Your objective: Could the listing below be reproduced exactly, minus its pictures?

Data shown:
<<<<
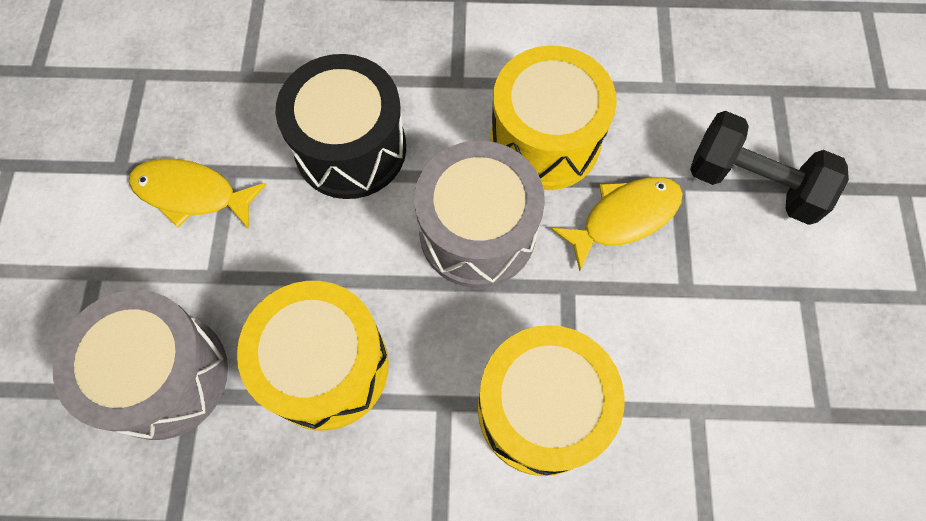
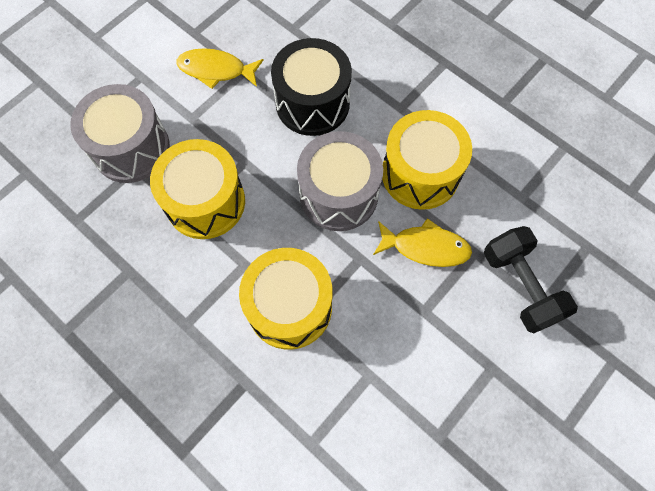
camera: 40 degrees right, 0 degrees up
(191, 194) = (216, 70): yellow fish -> yellow fish turned 45 degrees counterclockwise

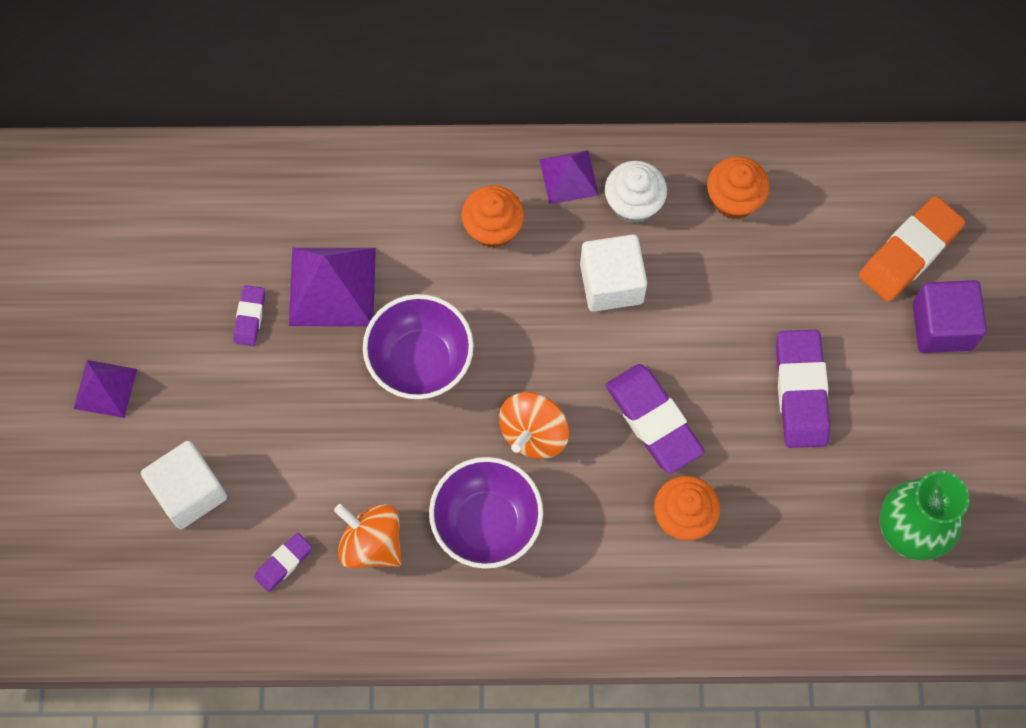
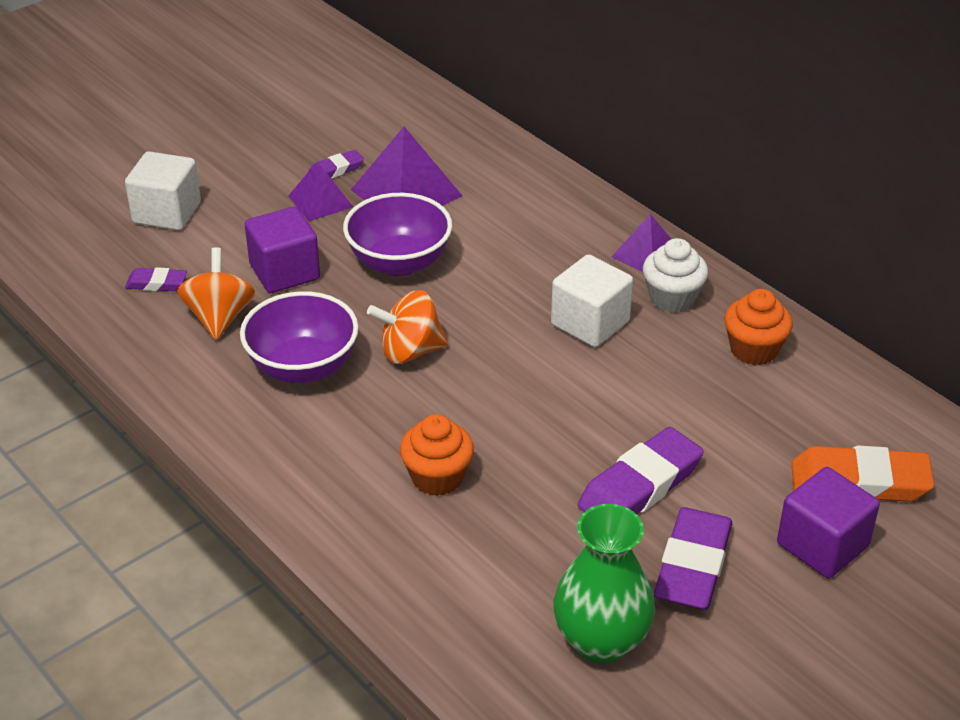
camera: 50 degrees right, 30 degrees down
(105, 388) = (206, 139): purple pyramid -> purple pyramid (320, 201)
(355, 455) = (284, 272): none -> purple cube
(493, 228) = (553, 240): orange cupcake -> none
(653, 421) = (501, 411): purple eraser -> purple eraser (692, 566)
>>>>
Solution to this problem:
camera: 40 degrees right, 0 degrees up
(191, 194) = (216, 70): yellow fish -> yellow fish turned 45 degrees counterclockwise

camera: 50 degrees right, 30 degrees down
(105, 388) = (206, 139): purple pyramid -> purple pyramid (320, 201)
(355, 455) = (284, 272): none -> purple cube
(493, 228) = (553, 240): orange cupcake -> none
(653, 421) = (501, 411): purple eraser -> purple eraser (692, 566)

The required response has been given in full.